Set down the listing exactly as given, minus images.

(Material provided)
########
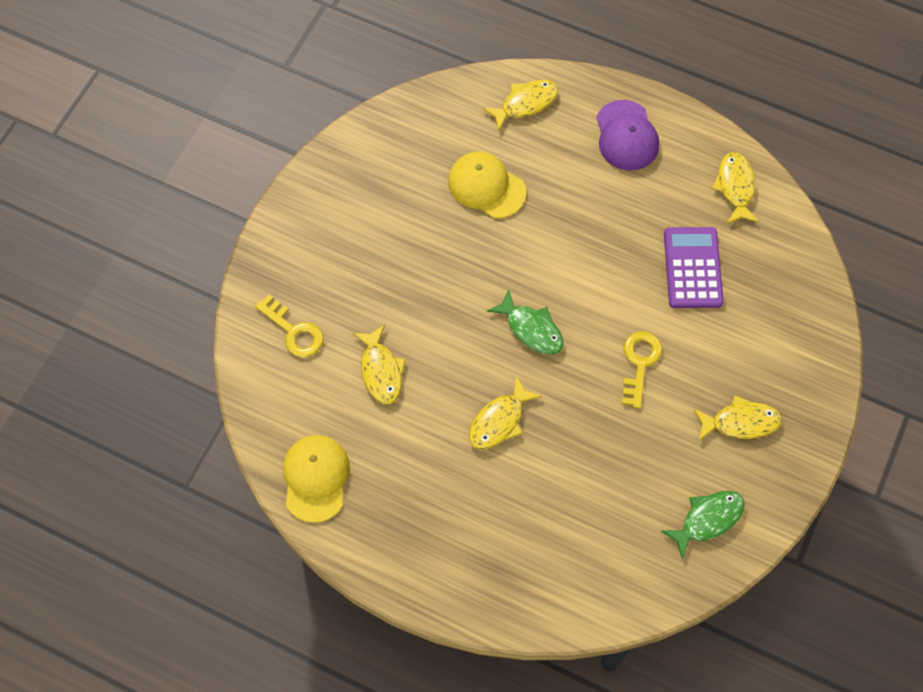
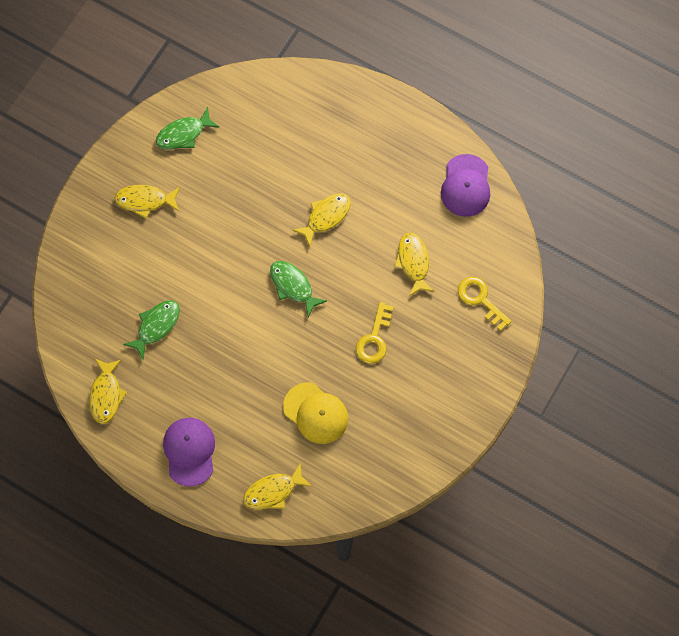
camera: 175 degrees left, 5 degrees up
(316, 478) = (466, 186): yellow cap -> purple cap
(639, 363) = (213, 251): yellow key -> yellow key (374, 338)
(692, 268) = (156, 326): purple calculator -> green fish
########
(Answer space)
camera: 175 degrees left, 5 degrees up
(316, 478) = (466, 186): yellow cap -> purple cap
(639, 363) = (213, 251): yellow key -> yellow key (374, 338)
(692, 268) = (156, 326): purple calculator -> green fish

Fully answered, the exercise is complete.